**The data**
((
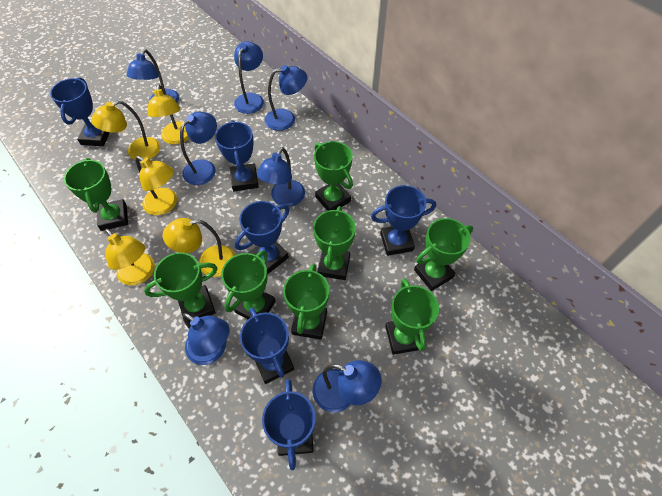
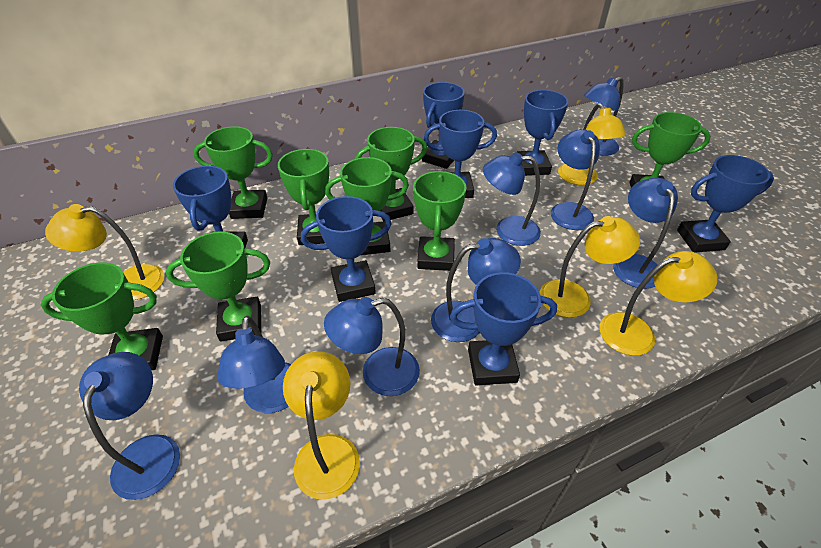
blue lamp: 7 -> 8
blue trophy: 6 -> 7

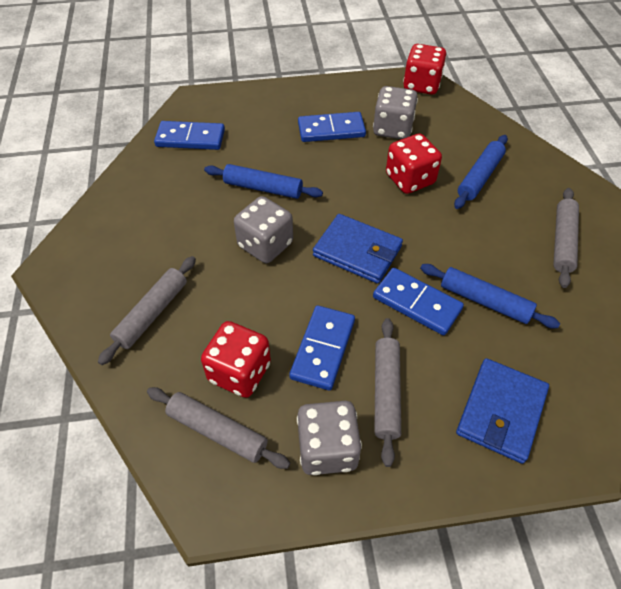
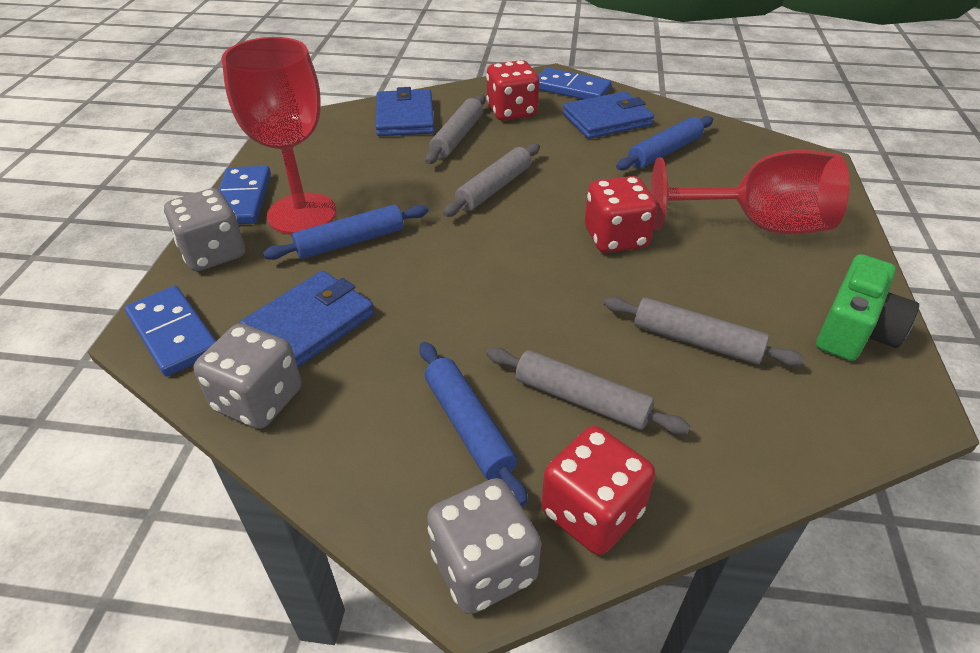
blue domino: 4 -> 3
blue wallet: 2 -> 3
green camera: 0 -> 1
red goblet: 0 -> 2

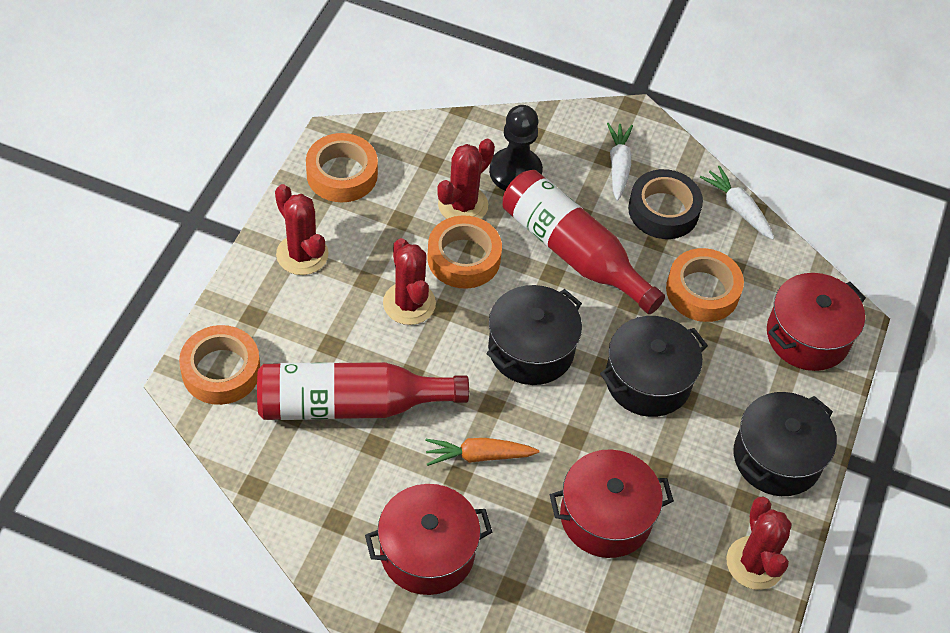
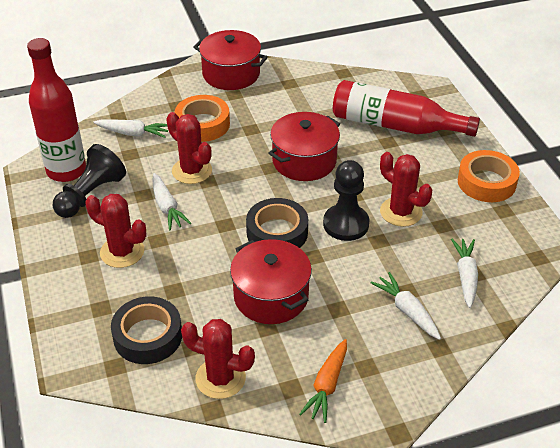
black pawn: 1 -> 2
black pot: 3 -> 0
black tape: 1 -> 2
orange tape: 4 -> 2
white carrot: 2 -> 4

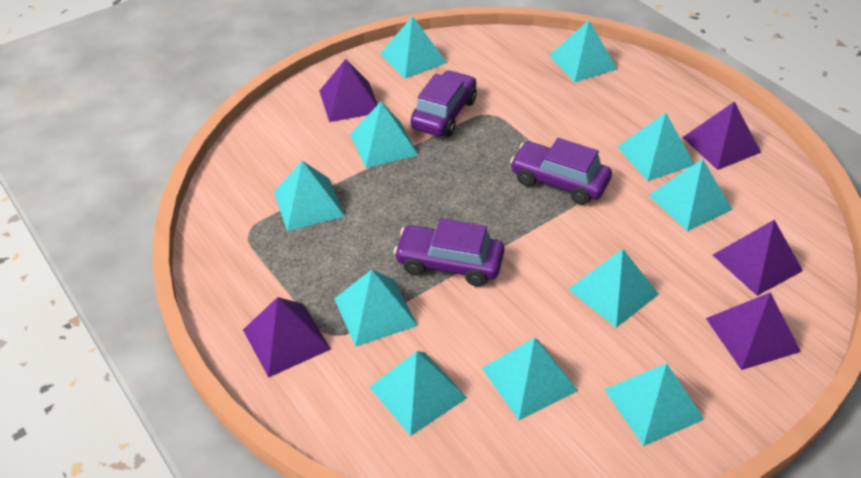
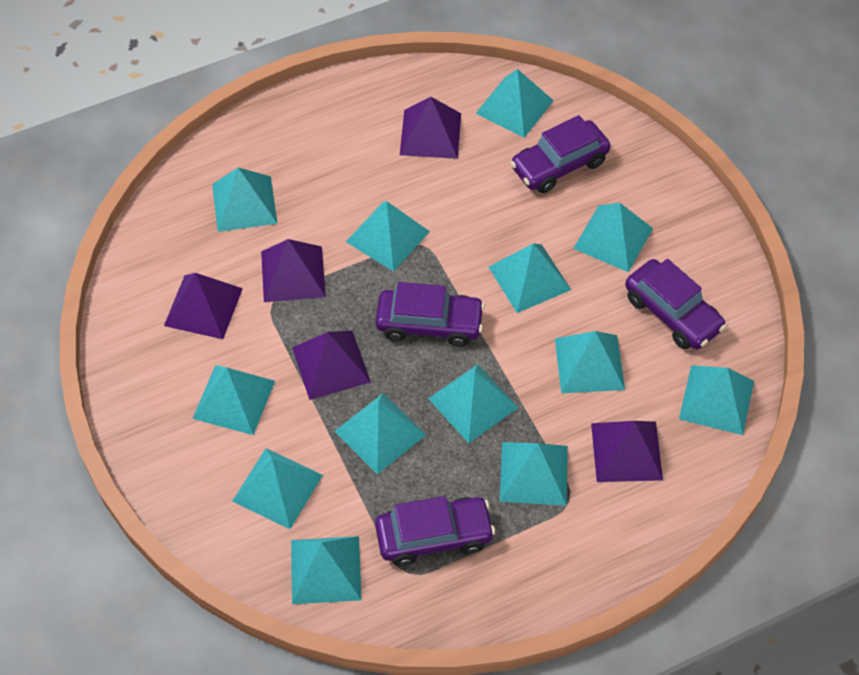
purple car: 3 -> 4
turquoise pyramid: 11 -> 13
))
**Task directions**
Repeat the data exactly, dropping every picture it holds.

**Written answer**
blue lamp: 7 -> 8
blue trophy: 6 -> 7

blue domino: 4 -> 3
blue wallet: 2 -> 3
green camera: 0 -> 1
red goblet: 0 -> 2

black pawn: 1 -> 2
black pot: 3 -> 0
black tape: 1 -> 2
orange tape: 4 -> 2
white carrot: 2 -> 4

purple car: 3 -> 4
turquoise pyramid: 11 -> 13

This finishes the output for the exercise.